EXERCISE OBJECTIVE: Copy the items out word for word, from the first line down to and including the line containing "Perth: 6:24 -> 7:05".

====== INPUT FOR THIS TASK

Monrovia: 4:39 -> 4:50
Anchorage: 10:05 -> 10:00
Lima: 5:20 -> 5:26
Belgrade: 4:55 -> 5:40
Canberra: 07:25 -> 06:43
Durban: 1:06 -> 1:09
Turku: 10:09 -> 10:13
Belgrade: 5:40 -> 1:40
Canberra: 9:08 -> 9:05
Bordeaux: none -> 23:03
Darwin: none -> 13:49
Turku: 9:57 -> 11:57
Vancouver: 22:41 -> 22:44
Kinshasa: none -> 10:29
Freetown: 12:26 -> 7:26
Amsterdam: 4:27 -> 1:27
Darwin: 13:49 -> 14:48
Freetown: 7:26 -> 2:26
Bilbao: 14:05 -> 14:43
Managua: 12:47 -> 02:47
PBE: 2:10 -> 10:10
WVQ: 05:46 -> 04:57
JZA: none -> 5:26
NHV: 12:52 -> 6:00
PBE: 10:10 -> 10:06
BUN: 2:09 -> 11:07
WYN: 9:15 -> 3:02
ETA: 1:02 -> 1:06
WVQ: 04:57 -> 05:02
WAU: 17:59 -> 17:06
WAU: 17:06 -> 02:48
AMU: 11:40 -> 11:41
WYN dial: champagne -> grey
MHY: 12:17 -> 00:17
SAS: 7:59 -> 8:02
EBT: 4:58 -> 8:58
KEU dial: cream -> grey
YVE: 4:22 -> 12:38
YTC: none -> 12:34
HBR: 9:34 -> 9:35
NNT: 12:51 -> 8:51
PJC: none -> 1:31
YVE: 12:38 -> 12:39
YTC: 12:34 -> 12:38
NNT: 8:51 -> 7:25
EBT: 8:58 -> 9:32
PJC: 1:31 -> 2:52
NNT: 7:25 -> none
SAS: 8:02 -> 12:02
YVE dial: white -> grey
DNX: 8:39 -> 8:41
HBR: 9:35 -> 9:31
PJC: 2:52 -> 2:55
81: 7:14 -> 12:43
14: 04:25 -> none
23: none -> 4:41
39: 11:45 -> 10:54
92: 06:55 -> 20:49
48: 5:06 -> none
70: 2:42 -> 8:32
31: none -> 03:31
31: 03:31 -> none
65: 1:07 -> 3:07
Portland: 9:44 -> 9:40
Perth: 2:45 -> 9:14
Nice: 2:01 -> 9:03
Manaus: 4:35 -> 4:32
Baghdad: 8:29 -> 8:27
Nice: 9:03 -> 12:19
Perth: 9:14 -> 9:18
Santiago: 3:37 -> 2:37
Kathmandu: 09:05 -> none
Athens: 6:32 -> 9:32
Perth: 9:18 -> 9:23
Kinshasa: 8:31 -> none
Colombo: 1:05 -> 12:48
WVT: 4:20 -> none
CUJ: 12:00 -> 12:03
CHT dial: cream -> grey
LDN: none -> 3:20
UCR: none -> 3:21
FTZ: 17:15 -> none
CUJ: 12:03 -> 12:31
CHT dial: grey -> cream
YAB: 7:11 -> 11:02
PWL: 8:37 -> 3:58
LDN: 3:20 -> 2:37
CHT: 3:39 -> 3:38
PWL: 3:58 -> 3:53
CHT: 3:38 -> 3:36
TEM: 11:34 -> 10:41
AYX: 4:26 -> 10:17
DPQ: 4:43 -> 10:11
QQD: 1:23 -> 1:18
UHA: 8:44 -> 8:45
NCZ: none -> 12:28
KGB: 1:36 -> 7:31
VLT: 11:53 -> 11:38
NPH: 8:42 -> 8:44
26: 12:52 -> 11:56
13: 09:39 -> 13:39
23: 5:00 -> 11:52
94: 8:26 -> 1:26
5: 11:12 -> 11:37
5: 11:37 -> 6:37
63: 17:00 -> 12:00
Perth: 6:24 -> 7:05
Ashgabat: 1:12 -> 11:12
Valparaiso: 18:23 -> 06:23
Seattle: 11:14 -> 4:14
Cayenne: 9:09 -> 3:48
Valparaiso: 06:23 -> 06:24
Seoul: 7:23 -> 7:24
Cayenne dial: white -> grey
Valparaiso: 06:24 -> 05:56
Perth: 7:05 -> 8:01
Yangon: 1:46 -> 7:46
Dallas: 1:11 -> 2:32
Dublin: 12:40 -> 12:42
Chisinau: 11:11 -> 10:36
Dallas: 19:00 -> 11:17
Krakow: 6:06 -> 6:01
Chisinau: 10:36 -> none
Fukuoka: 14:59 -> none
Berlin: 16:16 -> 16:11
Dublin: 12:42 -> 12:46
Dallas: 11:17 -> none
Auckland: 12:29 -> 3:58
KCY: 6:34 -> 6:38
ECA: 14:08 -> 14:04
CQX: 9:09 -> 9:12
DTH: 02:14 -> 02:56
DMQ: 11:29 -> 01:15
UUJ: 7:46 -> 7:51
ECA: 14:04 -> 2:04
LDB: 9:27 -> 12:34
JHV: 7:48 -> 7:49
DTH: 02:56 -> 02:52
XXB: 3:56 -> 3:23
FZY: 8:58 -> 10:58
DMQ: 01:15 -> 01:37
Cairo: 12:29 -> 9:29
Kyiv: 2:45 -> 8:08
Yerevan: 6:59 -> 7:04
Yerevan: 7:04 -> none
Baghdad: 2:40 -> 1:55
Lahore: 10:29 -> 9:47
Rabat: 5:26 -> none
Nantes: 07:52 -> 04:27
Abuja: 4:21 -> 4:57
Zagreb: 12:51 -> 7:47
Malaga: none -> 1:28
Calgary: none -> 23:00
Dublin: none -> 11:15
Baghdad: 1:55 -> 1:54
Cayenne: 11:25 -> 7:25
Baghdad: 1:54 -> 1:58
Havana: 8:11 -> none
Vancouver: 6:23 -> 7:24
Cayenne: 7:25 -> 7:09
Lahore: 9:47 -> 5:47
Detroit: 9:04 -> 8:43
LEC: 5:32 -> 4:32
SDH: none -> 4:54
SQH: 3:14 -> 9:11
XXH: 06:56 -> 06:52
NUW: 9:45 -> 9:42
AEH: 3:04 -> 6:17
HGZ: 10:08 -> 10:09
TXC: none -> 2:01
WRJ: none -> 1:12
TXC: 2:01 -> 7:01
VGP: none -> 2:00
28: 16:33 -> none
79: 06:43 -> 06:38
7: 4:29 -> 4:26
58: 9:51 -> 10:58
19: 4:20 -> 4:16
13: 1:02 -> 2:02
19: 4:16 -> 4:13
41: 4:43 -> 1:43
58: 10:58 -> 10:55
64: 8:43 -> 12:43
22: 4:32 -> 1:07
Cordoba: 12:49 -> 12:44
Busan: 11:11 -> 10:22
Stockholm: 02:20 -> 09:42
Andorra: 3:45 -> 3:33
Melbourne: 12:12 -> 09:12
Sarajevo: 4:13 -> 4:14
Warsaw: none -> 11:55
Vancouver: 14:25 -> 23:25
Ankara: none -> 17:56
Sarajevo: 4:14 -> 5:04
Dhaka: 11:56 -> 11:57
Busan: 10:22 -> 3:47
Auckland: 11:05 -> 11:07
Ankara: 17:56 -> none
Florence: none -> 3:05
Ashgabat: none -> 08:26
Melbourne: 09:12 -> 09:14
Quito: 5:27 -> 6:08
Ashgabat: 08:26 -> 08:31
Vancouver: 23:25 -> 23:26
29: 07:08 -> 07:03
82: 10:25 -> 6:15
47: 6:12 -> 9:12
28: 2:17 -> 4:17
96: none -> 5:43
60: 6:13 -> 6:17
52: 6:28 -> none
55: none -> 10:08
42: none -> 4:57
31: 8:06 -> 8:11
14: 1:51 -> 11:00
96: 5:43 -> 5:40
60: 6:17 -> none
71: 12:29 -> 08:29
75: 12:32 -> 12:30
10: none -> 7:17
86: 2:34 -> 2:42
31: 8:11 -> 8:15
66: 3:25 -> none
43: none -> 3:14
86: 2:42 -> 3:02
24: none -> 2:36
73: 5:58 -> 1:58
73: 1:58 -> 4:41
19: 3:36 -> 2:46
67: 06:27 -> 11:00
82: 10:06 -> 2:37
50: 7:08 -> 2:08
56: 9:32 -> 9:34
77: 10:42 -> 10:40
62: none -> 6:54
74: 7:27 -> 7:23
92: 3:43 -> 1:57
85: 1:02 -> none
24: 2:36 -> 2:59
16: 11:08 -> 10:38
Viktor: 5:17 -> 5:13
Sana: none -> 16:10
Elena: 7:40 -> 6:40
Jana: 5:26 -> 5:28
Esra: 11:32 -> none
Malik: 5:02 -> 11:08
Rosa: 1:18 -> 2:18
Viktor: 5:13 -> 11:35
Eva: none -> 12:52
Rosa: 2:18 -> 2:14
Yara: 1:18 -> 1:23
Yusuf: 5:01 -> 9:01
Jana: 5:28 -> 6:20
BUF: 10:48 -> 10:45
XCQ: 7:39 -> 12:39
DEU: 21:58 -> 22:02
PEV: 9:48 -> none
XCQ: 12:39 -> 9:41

============

CORRECT RESULT:
Monrovia: 4:39 -> 4:50
Anchorage: 10:05 -> 10:00
Lima: 5:20 -> 5:26
Belgrade: 4:55 -> 5:40
Canberra: 07:25 -> 06:43
Durban: 1:06 -> 1:09
Turku: 10:09 -> 10:13
Belgrade: 5:40 -> 1:40
Canberra: 9:08 -> 9:05
Bordeaux: none -> 23:03
Darwin: none -> 13:49
Turku: 9:57 -> 11:57
Vancouver: 22:41 -> 22:44
Kinshasa: none -> 10:29
Freetown: 12:26 -> 7:26
Amsterdam: 4:27 -> 1:27
Darwin: 13:49 -> 14:48
Freetown: 7:26 -> 2:26
Bilbao: 14:05 -> 14:43
Managua: 12:47 -> 02:47
PBE: 2:10 -> 10:10
WVQ: 05:46 -> 04:57
JZA: none -> 5:26
NHV: 12:52 -> 6:00
PBE: 10:10 -> 10:06
BUN: 2:09 -> 11:07
WYN: 9:15 -> 3:02
ETA: 1:02 -> 1:06
WVQ: 04:57 -> 05:02
WAU: 17:59 -> 17:06
WAU: 17:06 -> 02:48
AMU: 11:40 -> 11:41
WYN dial: champagne -> grey
MHY: 12:17 -> 00:17
SAS: 7:59 -> 8:02
EBT: 4:58 -> 8:58
KEU dial: cream -> grey
YVE: 4:22 -> 12:38
YTC: none -> 12:34
HBR: 9:34 -> 9:35
NNT: 12:51 -> 8:51
PJC: none -> 1:31
YVE: 12:38 -> 12:39
YTC: 12:34 -> 12:38
NNT: 8:51 -> 7:25
EBT: 8:58 -> 9:32
PJC: 1:31 -> 2:52
NNT: 7:25 -> none
SAS: 8:02 -> 12:02
YVE dial: white -> grey
DNX: 8:39 -> 8:41
HBR: 9:35 -> 9:31
PJC: 2:52 -> 2:55
81: 7:14 -> 12:43
14: 04:25 -> none
23: none -> 4:41
39: 11:45 -> 10:54
92: 06:55 -> 20:49
48: 5:06 -> none
70: 2:42 -> 8:32
31: none -> 03:31
31: 03:31 -> none
65: 1:07 -> 3:07
Portland: 9:44 -> 9:40
Perth: 2:45 -> 9:14
Nice: 2:01 -> 9:03
Manaus: 4:35 -> 4:32
Baghdad: 8:29 -> 8:27
Nice: 9:03 -> 12:19
Perth: 9:14 -> 9:18
Santiago: 3:37 -> 2:37
Kathmandu: 09:05 -> none
Athens: 6:32 -> 9:32
Perth: 9:18 -> 9:23
Kinshasa: 8:31 -> none
Colombo: 1:05 -> 12:48
WVT: 4:20 -> none
CUJ: 12:00 -> 12:03
CHT dial: cream -> grey
LDN: none -> 3:20
UCR: none -> 3:21
FTZ: 17:15 -> none
CUJ: 12:03 -> 12:31
CHT dial: grey -> cream
YAB: 7:11 -> 11:02
PWL: 8:37 -> 3:58
LDN: 3:20 -> 2:37
CHT: 3:39 -> 3:38
PWL: 3:58 -> 3:53
CHT: 3:38 -> 3:36
TEM: 11:34 -> 10:41
AYX: 4:26 -> 10:17
DPQ: 4:43 -> 10:11
QQD: 1:23 -> 1:18
UHA: 8:44 -> 8:45
NCZ: none -> 12:28
KGB: 1:36 -> 7:31
VLT: 11:53 -> 11:38
NPH: 8:42 -> 8:44
26: 12:52 -> 11:56
13: 09:39 -> 13:39
23: 5:00 -> 11:52
94: 8:26 -> 1:26
5: 11:12 -> 11:37
5: 11:37 -> 6:37
63: 17:00 -> 12:00
Perth: 6:24 -> 7:05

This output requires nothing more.